> [Brief]:
From the data that follows, print exactly the lines starting at the one containing "stool: (160, 133) -> (117, 243), moved" and ending at the one containing "sun lounger: (129, 50) -> (57, 85), moved"; include both of them and nothing more.

> [Given data]:
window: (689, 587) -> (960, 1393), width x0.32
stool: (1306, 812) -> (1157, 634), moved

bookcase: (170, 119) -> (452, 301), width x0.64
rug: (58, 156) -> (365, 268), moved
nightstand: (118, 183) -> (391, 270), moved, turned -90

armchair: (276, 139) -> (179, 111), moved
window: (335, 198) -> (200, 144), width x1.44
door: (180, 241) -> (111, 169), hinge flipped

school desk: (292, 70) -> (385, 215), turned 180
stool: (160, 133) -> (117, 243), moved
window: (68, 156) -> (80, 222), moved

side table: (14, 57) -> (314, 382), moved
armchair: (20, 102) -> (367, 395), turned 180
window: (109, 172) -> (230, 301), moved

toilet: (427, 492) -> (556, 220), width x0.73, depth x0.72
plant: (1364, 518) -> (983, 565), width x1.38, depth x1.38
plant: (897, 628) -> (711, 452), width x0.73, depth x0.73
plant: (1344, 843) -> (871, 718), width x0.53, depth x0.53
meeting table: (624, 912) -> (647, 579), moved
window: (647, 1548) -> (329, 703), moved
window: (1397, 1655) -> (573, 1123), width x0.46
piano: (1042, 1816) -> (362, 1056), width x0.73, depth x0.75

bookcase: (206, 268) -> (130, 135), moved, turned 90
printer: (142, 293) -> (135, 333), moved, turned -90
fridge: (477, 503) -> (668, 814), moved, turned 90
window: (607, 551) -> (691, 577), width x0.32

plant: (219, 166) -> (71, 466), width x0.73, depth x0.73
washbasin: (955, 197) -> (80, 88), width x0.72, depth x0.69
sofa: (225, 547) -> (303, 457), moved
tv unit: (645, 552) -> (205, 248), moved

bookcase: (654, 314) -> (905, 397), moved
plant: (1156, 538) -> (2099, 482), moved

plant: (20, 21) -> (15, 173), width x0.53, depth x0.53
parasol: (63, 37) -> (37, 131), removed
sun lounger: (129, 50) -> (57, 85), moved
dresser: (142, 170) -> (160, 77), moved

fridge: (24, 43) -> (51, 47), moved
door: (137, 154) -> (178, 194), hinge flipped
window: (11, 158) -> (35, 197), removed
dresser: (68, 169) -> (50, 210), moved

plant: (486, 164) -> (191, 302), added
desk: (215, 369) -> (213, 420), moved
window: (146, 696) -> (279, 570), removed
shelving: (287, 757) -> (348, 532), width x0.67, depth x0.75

> [Answer to this task]:
stool: (160, 133) -> (117, 243), moved
window: (68, 156) -> (80, 222), moved

side table: (14, 57) -> (314, 382), moved
armchair: (20, 102) -> (367, 395), turned 180
window: (109, 172) -> (230, 301), moved

toilet: (427, 492) -> (556, 220), width x0.73, depth x0.72
plant: (1364, 518) -> (983, 565), width x1.38, depth x1.38
plant: (897, 628) -> (711, 452), width x0.73, depth x0.73
plant: (1344, 843) -> (871, 718), width x0.53, depth x0.53
meeting table: (624, 912) -> (647, 579), moved
window: (647, 1548) -> (329, 703), moved
window: (1397, 1655) -> (573, 1123), width x0.46
piano: (1042, 1816) -> (362, 1056), width x0.73, depth x0.75

bookcase: (206, 268) -> (130, 135), moved, turned 90
printer: (142, 293) -> (135, 333), moved, turned -90
fridge: (477, 503) -> (668, 814), moved, turned 90
window: (607, 551) -> (691, 577), width x0.32

plant: (219, 166) -> (71, 466), width x0.73, depth x0.73
washbasin: (955, 197) -> (80, 88), width x0.72, depth x0.69
sofa: (225, 547) -> (303, 457), moved
tv unit: (645, 552) -> (205, 248), moved

bookcase: (654, 314) -> (905, 397), moved
plant: (1156, 538) -> (2099, 482), moved

plant: (20, 21) -> (15, 173), width x0.53, depth x0.53
parasol: (63, 37) -> (37, 131), removed
sun lounger: (129, 50) -> (57, 85), moved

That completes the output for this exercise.